## WHAT THE TASK REQUIRES
Drop the pictures and repeat the remaining data exactly.

[Stored items]
==================================================

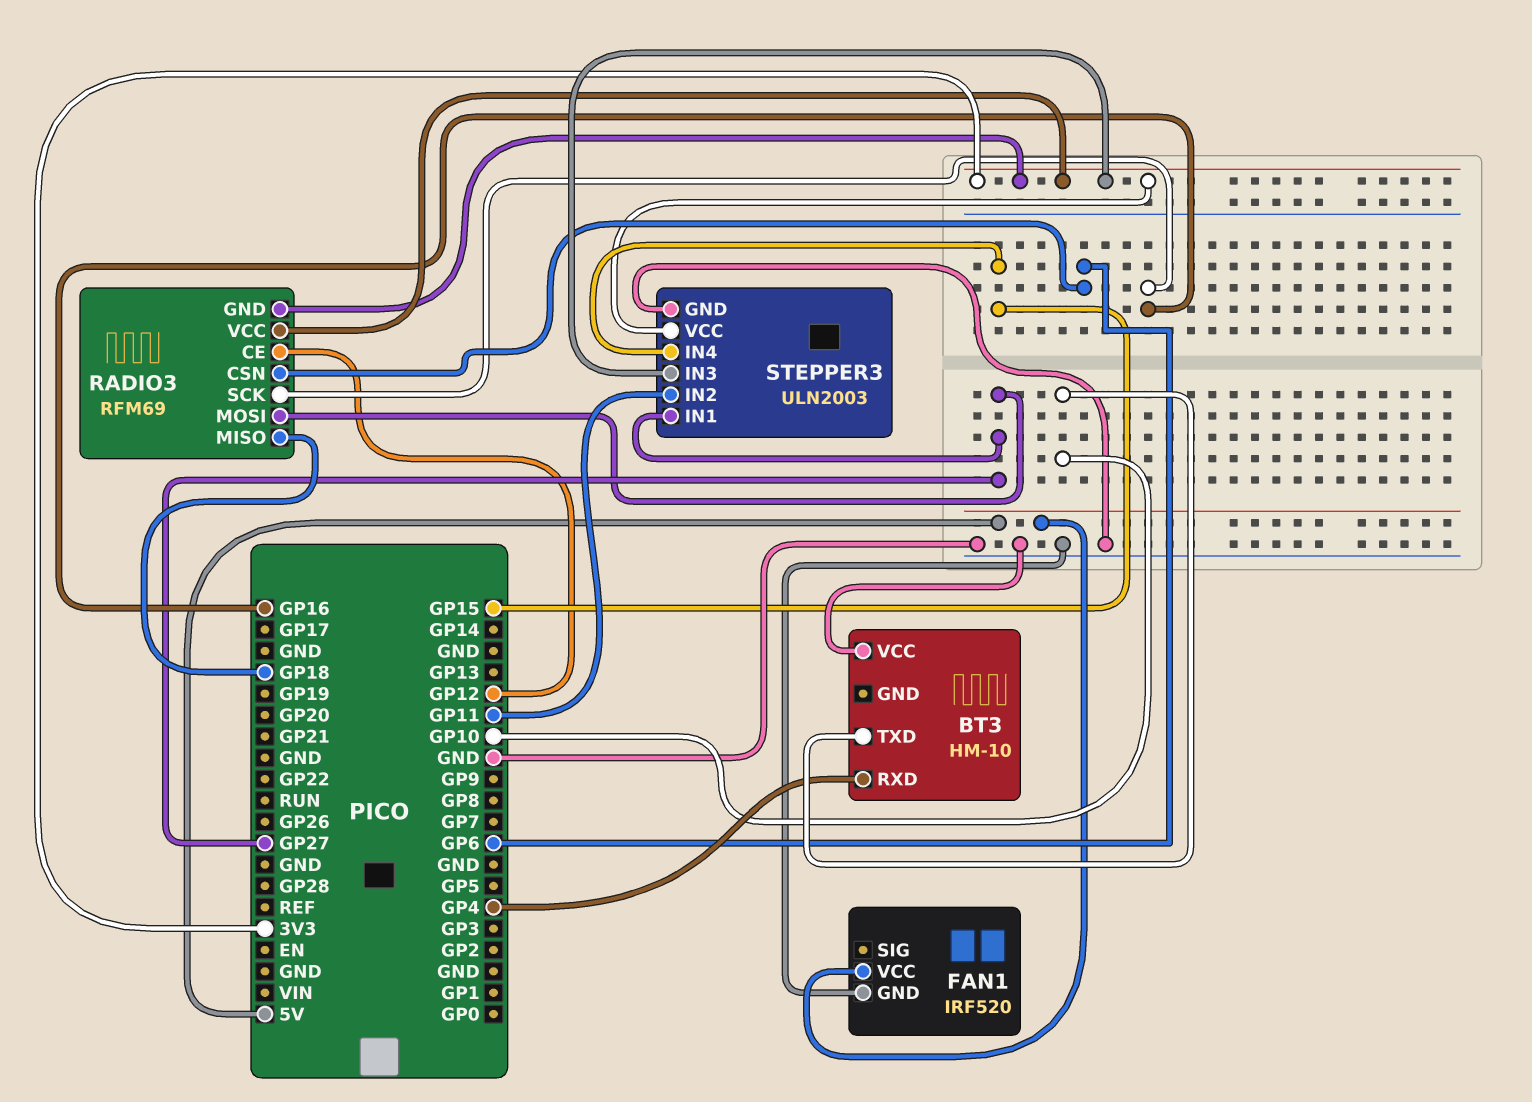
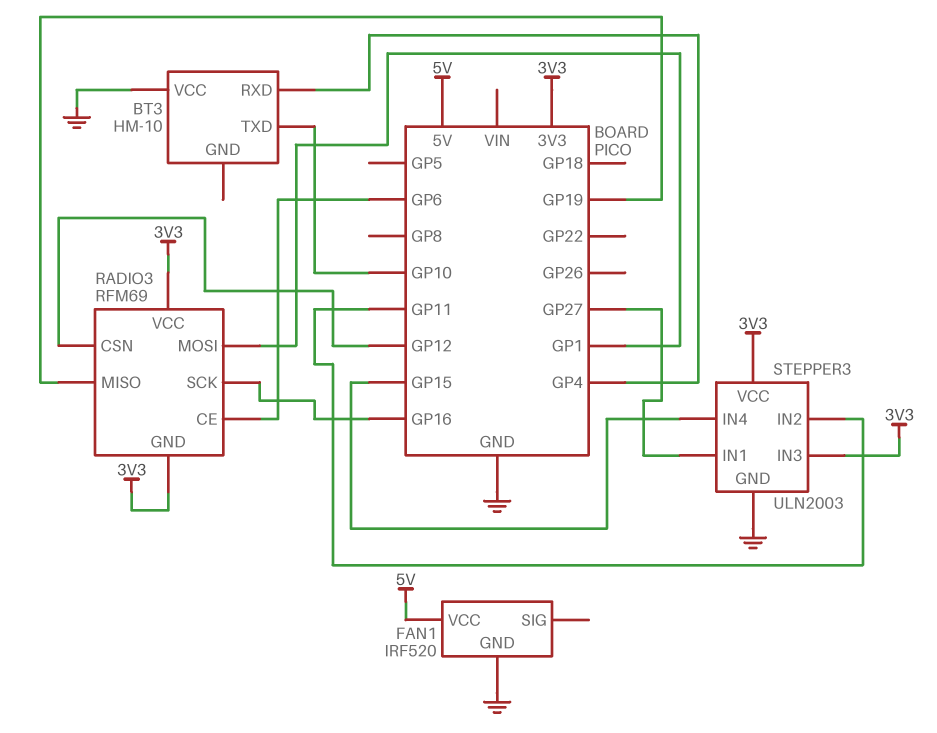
RADIO3 pin CE: GP12 -> GP6
RADIO3 pin CSN: GP6 -> GP12
RADIO3 pin MISO: GP18 -> GP19
RADIO3 pin MOSI: GP27 -> GP1

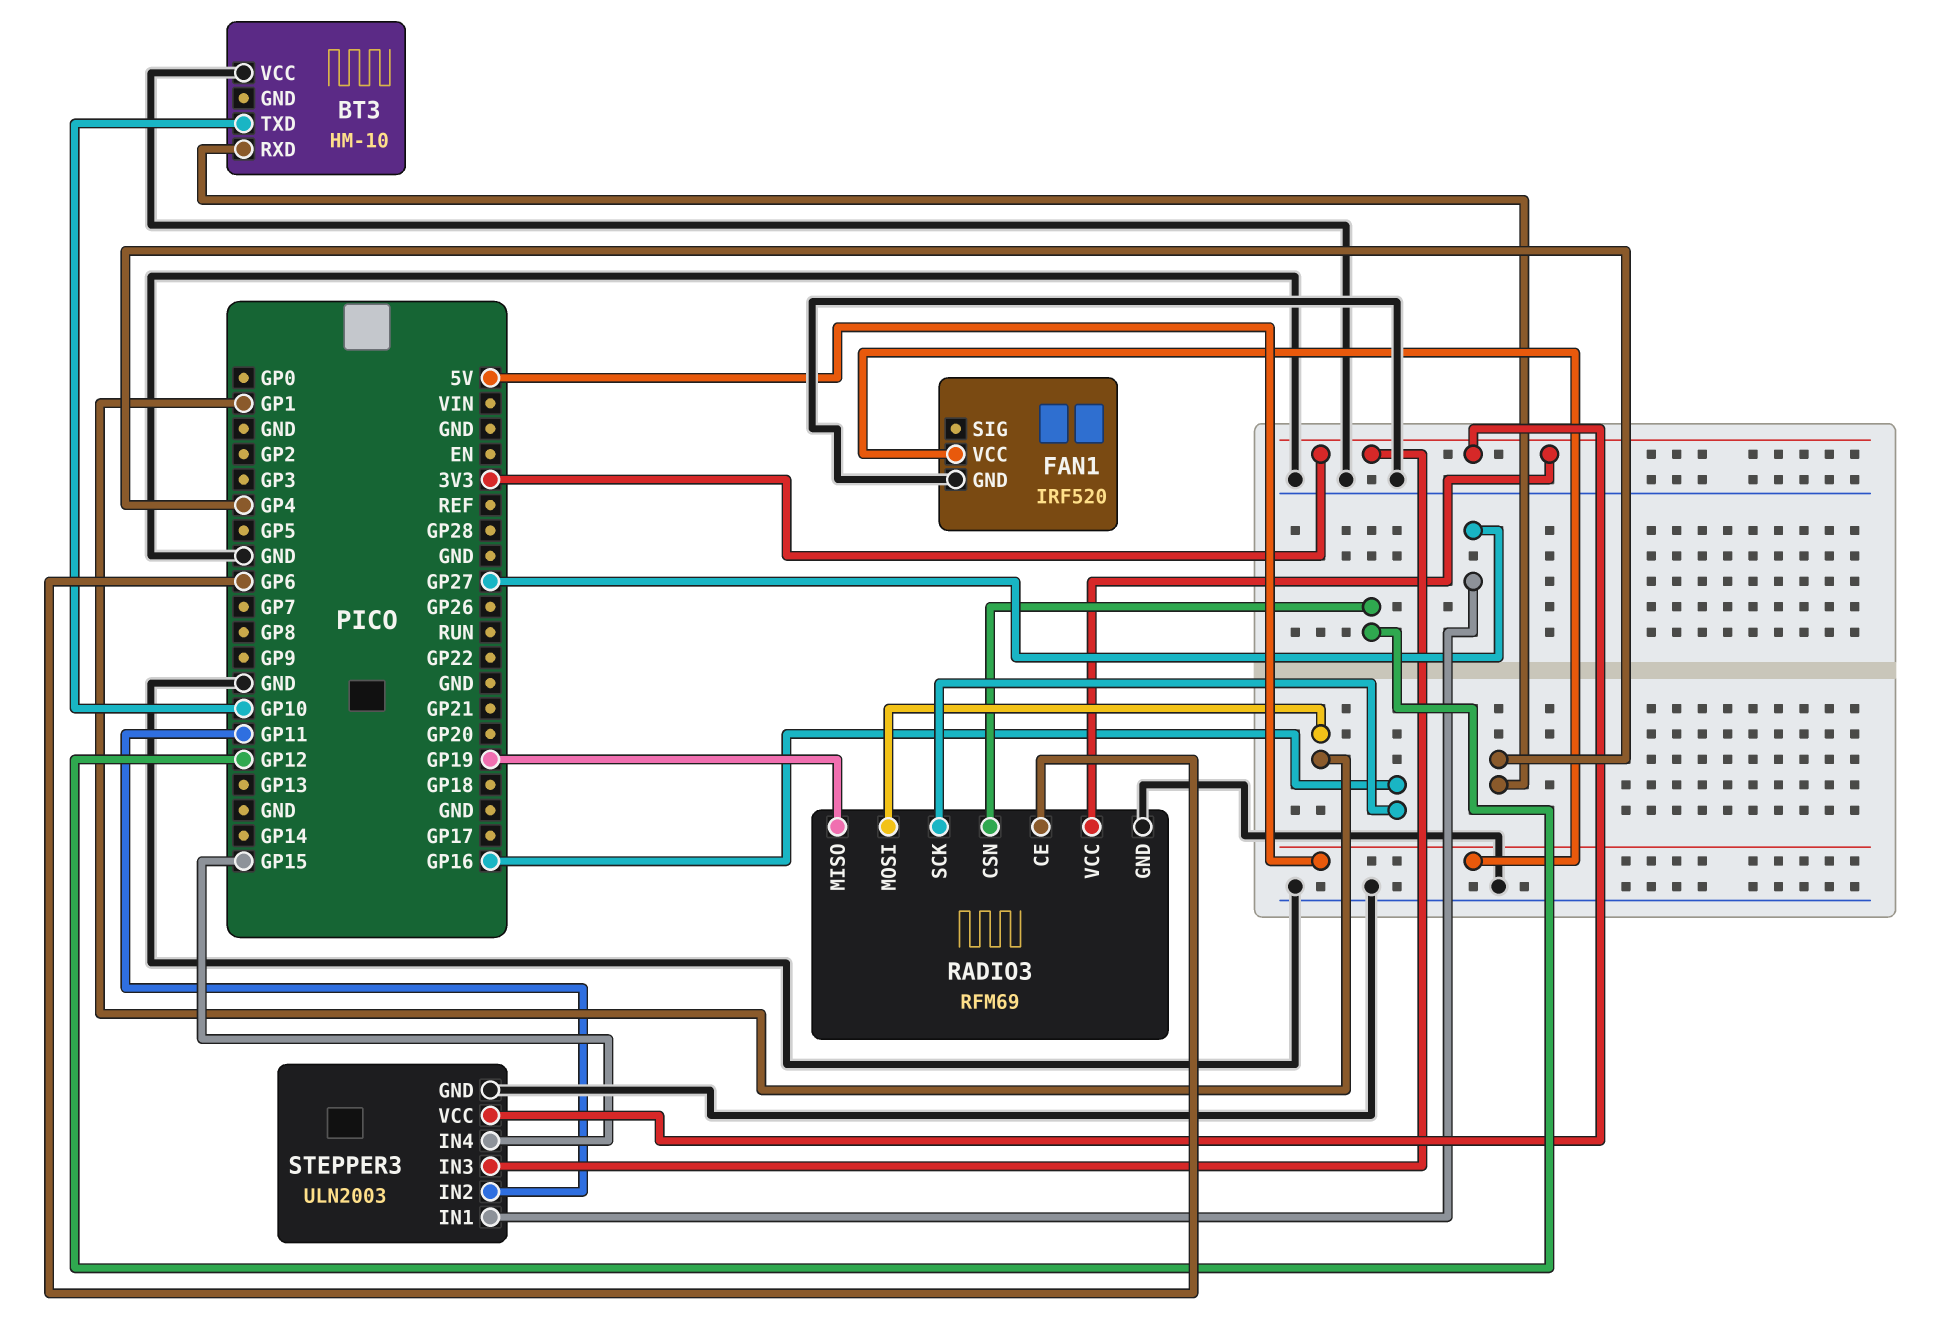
RADIO3 pin GND: 3V3 -> GND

==================================================

## ANSWER FOR THIS EXERCISE
RADIO3 pin CE: GP12 -> GP6
RADIO3 pin CSN: GP6 -> GP12
RADIO3 pin MISO: GP18 -> GP19
RADIO3 pin MOSI: GP27 -> GP1

RADIO3 pin GND: 3V3 -> GND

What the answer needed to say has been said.